[Data entries]:
- - - -

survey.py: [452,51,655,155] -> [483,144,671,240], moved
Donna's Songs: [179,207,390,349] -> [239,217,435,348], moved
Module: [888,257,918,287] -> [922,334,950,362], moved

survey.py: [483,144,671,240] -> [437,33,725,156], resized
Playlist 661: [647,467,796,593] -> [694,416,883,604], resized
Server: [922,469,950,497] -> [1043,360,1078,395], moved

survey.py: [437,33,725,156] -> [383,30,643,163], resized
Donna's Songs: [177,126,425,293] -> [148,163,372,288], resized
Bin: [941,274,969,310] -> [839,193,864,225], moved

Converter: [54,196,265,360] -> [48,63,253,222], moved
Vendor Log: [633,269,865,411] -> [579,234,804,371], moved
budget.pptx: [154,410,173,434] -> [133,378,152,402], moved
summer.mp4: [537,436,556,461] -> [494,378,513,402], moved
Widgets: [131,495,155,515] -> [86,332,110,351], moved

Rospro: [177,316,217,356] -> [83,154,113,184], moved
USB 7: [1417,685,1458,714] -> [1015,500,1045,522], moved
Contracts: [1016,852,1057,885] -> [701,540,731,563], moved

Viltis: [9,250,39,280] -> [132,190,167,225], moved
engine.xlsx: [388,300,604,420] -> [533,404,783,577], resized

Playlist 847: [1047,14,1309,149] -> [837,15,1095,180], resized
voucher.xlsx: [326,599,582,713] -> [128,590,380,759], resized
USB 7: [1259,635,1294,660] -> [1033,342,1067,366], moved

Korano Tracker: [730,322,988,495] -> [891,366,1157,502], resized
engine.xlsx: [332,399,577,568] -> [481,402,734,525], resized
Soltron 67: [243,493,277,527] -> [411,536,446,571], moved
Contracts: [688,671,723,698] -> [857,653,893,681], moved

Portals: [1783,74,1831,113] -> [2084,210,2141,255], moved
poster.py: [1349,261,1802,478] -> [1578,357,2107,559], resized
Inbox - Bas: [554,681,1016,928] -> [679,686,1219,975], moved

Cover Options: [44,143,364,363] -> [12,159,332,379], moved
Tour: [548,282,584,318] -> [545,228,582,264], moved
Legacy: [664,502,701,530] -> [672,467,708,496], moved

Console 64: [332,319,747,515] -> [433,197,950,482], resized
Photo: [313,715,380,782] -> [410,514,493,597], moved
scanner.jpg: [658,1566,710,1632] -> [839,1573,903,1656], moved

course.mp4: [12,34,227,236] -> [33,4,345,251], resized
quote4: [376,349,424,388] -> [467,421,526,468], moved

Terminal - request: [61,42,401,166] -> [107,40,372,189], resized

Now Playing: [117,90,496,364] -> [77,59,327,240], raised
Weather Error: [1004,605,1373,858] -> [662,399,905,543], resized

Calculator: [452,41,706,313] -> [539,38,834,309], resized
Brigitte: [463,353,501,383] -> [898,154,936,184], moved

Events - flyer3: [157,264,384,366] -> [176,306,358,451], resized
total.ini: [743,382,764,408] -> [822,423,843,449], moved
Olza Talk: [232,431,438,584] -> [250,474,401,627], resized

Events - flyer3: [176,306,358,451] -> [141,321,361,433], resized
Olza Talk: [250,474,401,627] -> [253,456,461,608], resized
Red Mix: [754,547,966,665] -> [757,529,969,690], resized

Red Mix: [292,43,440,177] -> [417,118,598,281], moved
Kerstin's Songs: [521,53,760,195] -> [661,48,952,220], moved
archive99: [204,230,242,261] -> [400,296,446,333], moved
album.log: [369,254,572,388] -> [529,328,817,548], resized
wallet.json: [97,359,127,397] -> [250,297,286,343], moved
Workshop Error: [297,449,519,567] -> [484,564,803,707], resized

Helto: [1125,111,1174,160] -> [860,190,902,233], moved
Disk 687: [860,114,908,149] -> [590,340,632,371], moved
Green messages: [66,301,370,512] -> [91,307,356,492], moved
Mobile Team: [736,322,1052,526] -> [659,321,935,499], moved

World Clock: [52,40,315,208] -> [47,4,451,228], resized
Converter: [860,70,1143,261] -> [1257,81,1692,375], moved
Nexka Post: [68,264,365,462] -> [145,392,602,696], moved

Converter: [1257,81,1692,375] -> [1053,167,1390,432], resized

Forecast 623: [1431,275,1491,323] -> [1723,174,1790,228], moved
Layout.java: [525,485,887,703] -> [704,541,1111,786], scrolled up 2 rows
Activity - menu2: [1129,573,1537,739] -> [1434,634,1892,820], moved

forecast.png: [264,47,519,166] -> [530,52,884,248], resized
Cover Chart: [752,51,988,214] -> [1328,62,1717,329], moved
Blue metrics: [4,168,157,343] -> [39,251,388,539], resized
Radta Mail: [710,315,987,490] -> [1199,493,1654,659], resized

- - - -

[Assigned task]: Please give back only the lines between the first line of the entries and the line with "survey.py: [483,144,671,240] ->", both ends included, word for word.

[Answer space]:
survey.py: [452,51,655,155] -> [483,144,671,240], moved
Donna's Songs: [179,207,390,349] -> [239,217,435,348], moved
Module: [888,257,918,287] -> [922,334,950,362], moved

survey.py: [483,144,671,240] -> [437,33,725,156], resized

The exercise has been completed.